The data:
━━━━━━━━━━━━━━━━━━━━━━━━━━━━━━

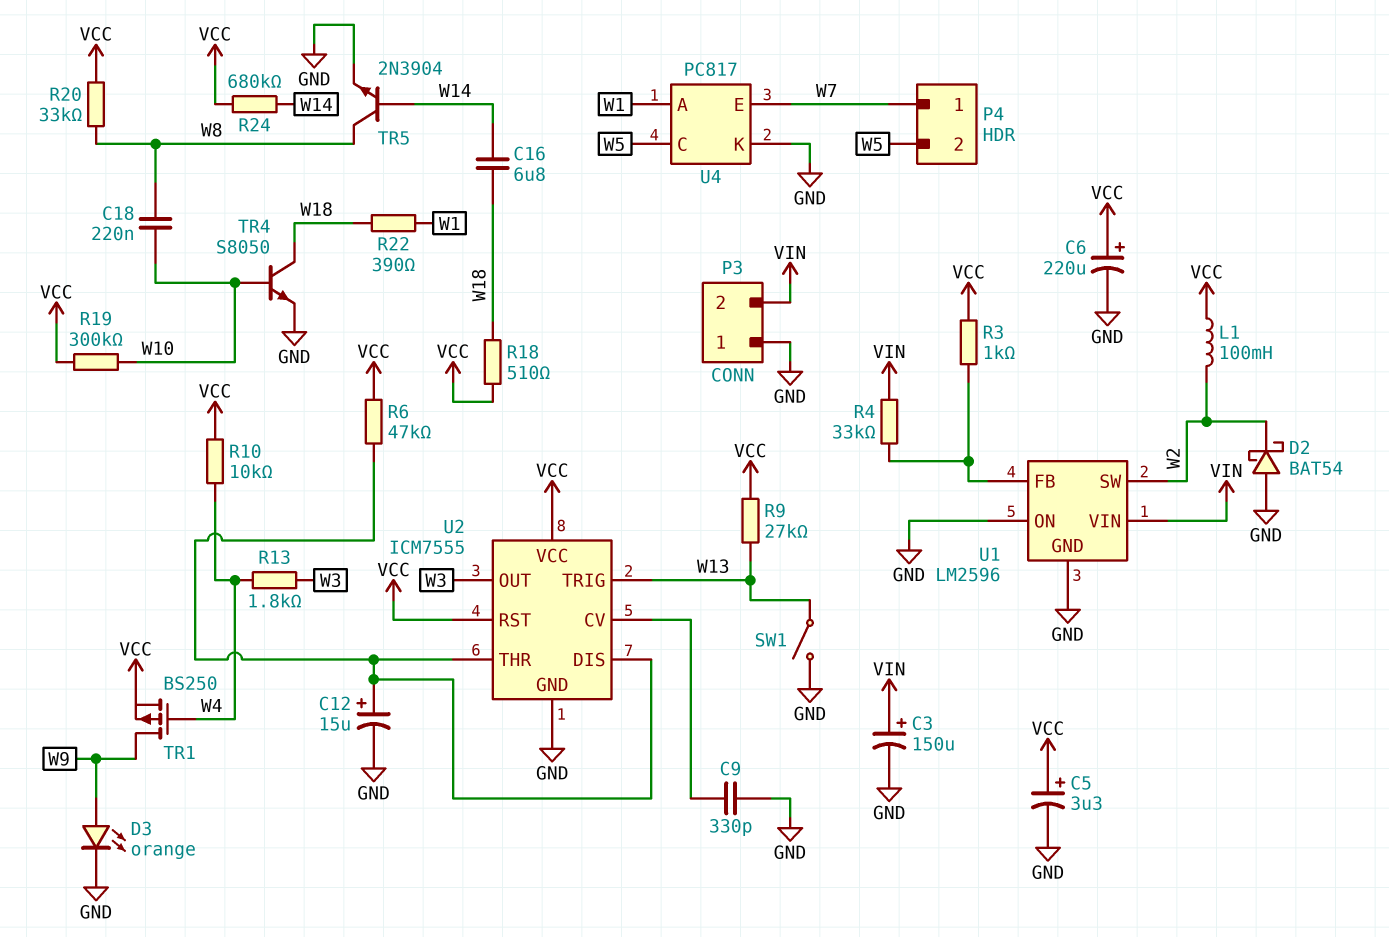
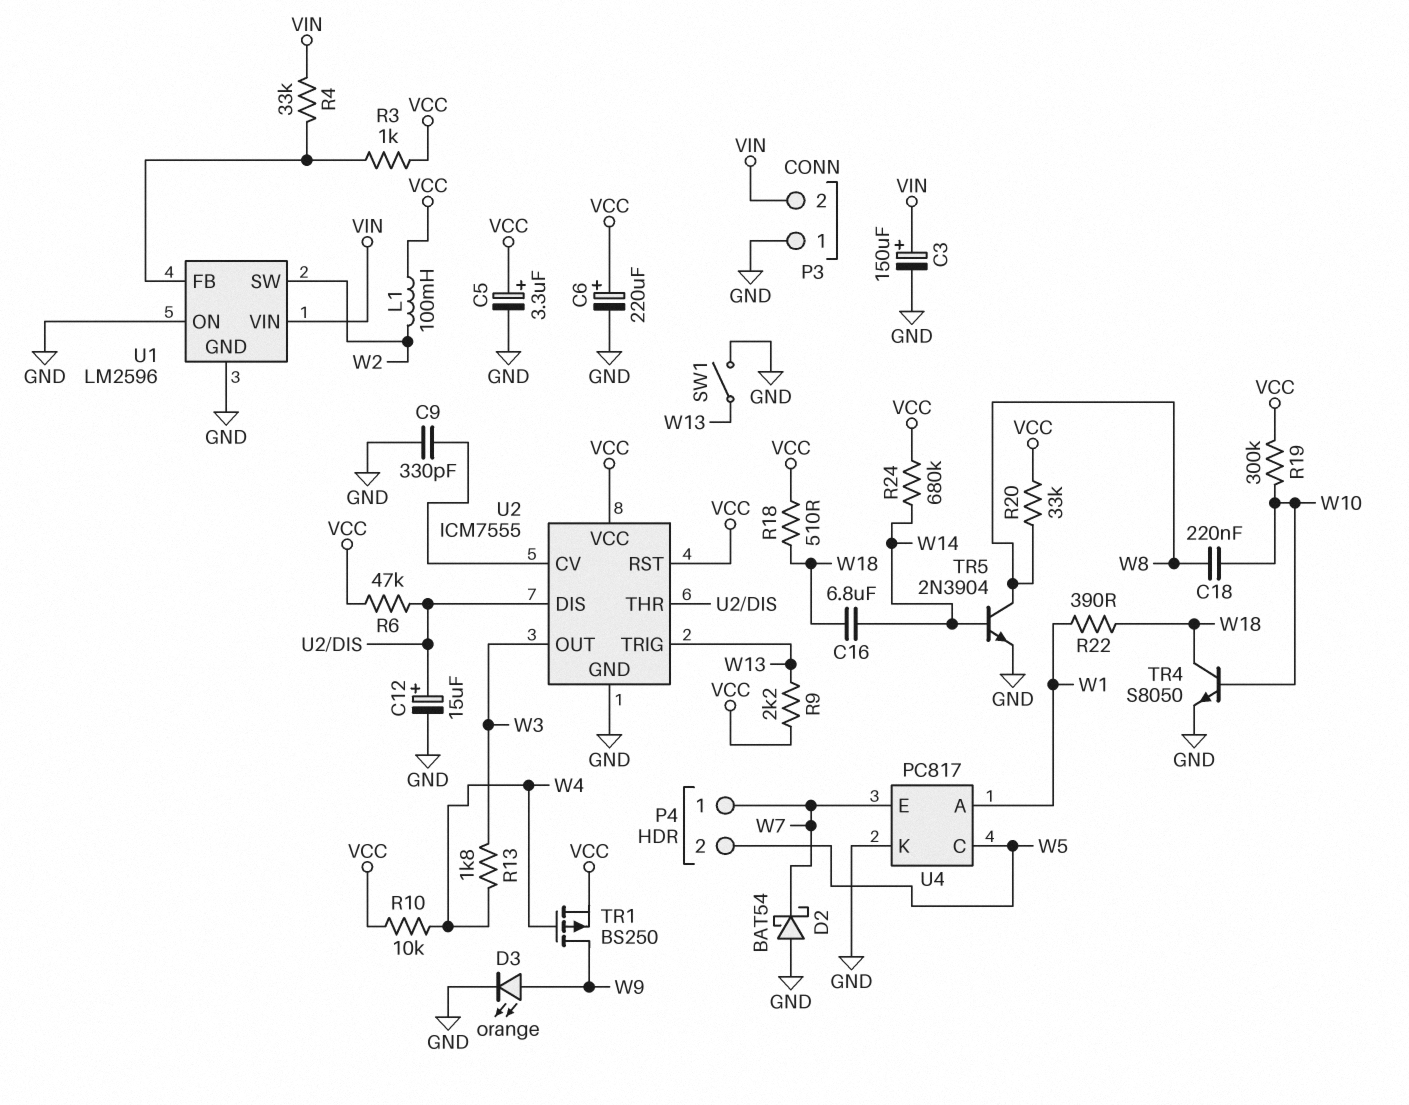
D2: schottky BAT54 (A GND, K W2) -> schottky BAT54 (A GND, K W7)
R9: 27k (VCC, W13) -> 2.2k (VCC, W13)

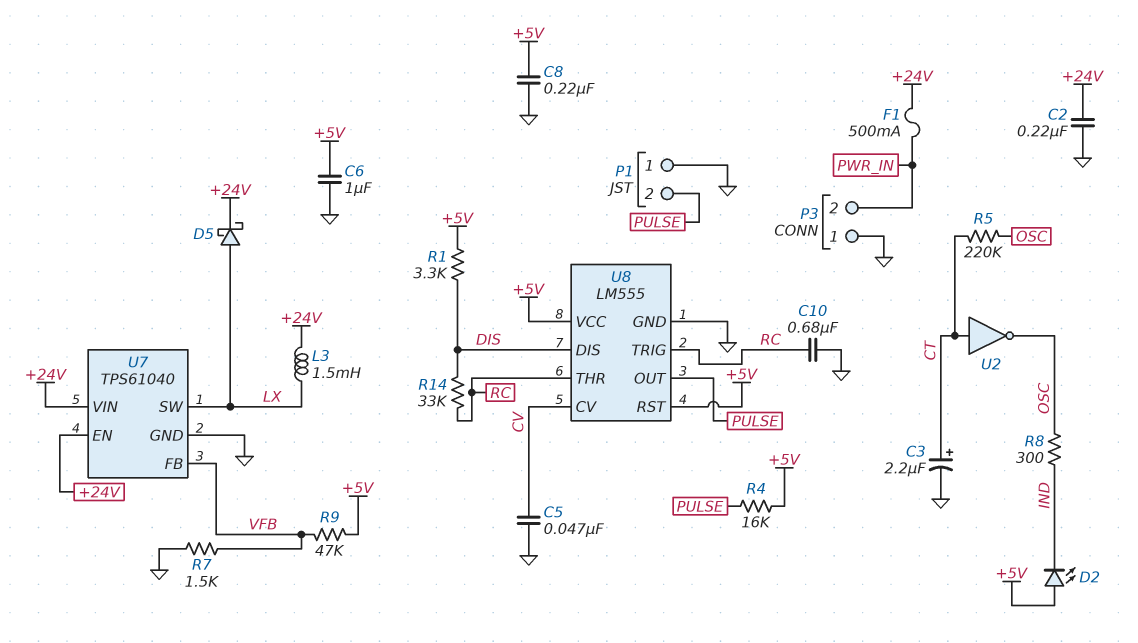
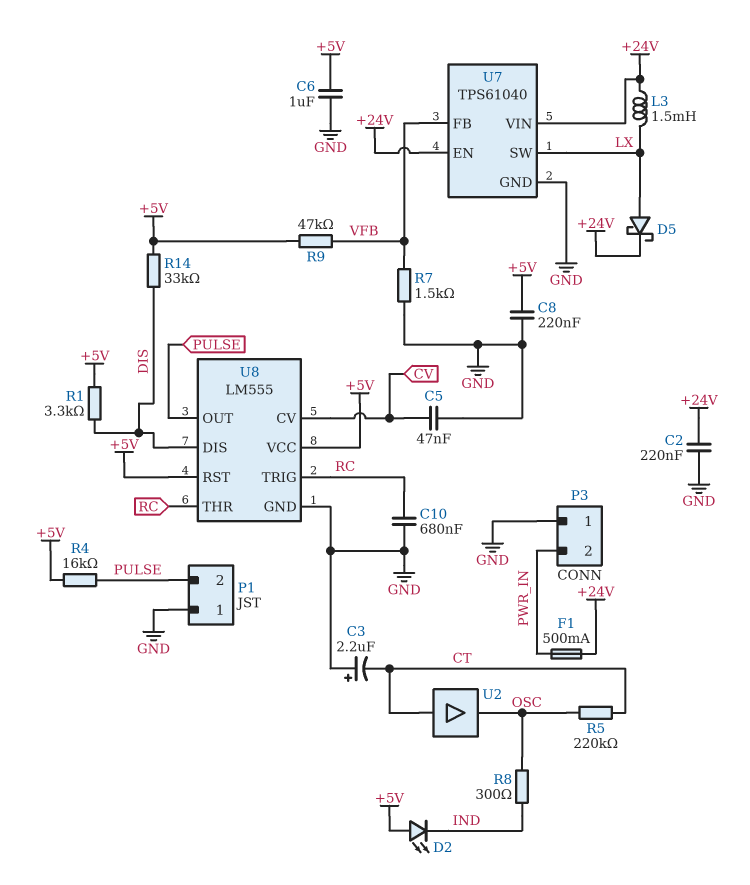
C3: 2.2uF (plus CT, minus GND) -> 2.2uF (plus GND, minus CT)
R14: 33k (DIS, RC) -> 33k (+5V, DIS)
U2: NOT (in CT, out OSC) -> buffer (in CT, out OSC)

━━━━━━━━━━━━━━━━━━━━━━━━━━━━━━

Problem:
Every line from the one containing "R14: 33k (DIS, RC) -> 33k (+5V, DIS)" through the end of the material above should be retyped exactly; please include nothing else.

Answer box:
R14: 33k (DIS, RC) -> 33k (+5V, DIS)
U2: NOT (in CT, out OSC) -> buffer (in CT, out OSC)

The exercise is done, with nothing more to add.